*** Block opens ***

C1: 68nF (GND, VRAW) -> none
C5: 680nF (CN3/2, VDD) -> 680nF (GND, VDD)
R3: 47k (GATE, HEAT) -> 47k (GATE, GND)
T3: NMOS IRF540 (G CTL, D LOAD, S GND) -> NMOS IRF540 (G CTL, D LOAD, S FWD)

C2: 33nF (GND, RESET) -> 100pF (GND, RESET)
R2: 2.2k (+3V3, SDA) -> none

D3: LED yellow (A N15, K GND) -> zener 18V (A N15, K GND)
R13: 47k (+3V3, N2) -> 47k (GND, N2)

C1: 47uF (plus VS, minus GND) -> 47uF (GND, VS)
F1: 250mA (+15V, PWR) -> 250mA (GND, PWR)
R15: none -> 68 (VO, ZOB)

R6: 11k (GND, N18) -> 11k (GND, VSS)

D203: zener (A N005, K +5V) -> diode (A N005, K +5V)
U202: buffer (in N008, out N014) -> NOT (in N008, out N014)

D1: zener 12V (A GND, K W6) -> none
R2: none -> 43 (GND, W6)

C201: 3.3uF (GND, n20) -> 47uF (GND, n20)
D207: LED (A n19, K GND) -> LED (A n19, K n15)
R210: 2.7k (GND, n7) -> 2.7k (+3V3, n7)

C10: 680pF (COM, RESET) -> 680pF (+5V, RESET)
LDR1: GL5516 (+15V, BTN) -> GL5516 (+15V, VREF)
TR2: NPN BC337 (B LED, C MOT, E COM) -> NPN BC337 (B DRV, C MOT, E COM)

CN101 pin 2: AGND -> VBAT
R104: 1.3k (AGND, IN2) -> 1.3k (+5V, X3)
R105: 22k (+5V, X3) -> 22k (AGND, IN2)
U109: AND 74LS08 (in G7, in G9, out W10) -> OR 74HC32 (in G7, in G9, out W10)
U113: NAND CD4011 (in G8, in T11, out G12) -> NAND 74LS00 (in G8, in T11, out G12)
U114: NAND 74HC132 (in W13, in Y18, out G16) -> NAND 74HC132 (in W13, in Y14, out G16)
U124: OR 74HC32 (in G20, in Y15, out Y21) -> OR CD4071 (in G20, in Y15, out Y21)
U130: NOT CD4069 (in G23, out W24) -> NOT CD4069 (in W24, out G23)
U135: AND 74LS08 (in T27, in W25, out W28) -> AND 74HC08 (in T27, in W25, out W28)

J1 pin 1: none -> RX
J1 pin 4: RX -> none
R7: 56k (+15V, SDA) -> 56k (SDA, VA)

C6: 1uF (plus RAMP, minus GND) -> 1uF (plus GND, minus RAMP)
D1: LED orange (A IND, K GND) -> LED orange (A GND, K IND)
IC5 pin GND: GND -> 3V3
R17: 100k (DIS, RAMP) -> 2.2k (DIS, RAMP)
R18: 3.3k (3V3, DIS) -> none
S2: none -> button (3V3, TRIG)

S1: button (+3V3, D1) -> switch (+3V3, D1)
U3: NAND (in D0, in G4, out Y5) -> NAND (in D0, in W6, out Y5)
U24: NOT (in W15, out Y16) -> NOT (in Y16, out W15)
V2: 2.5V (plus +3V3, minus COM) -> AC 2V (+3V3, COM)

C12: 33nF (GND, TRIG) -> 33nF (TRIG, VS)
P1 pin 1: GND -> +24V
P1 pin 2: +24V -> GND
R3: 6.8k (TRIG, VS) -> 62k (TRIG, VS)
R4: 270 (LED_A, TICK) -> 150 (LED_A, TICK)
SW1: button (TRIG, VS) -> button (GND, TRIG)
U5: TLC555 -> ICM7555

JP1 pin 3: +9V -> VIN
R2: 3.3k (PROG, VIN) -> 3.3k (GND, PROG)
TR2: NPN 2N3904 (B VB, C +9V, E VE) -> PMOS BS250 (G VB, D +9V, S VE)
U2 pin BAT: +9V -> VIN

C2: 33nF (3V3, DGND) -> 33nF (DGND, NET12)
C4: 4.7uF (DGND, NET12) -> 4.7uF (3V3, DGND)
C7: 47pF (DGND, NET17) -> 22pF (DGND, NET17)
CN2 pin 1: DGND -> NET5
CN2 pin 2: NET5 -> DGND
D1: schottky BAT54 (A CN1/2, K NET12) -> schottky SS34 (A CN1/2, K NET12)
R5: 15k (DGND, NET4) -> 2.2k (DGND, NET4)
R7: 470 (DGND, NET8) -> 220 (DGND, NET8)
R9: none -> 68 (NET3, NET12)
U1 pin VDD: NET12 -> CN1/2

*** Block closes ***

Assigned task -
Nothing but the lines from the one with "SW1: button (TRIG, VS) -> button (GND, TRIG)" through the final line of the records may appear in the answer, and each must be transcribed exactly.

Answer to this task -
SW1: button (TRIG, VS) -> button (GND, TRIG)
U5: TLC555 -> ICM7555

JP1 pin 3: +9V -> VIN
R2: 3.3k (PROG, VIN) -> 3.3k (GND, PROG)
TR2: NPN 2N3904 (B VB, C +9V, E VE) -> PMOS BS250 (G VB, D +9V, S VE)
U2 pin BAT: +9V -> VIN

C2: 33nF (3V3, DGND) -> 33nF (DGND, NET12)
C4: 4.7uF (DGND, NET12) -> 4.7uF (3V3, DGND)
C7: 47pF (DGND, NET17) -> 22pF (DGND, NET17)
CN2 pin 1: DGND -> NET5
CN2 pin 2: NET5 -> DGND
D1: schottky BAT54 (A CN1/2, K NET12) -> schottky SS34 (A CN1/2, K NET12)
R5: 15k (DGND, NET4) -> 2.2k (DGND, NET4)
R7: 470 (DGND, NET8) -> 220 (DGND, NET8)
R9: none -> 68 (NET3, NET12)
U1 pin VDD: NET12 -> CN1/2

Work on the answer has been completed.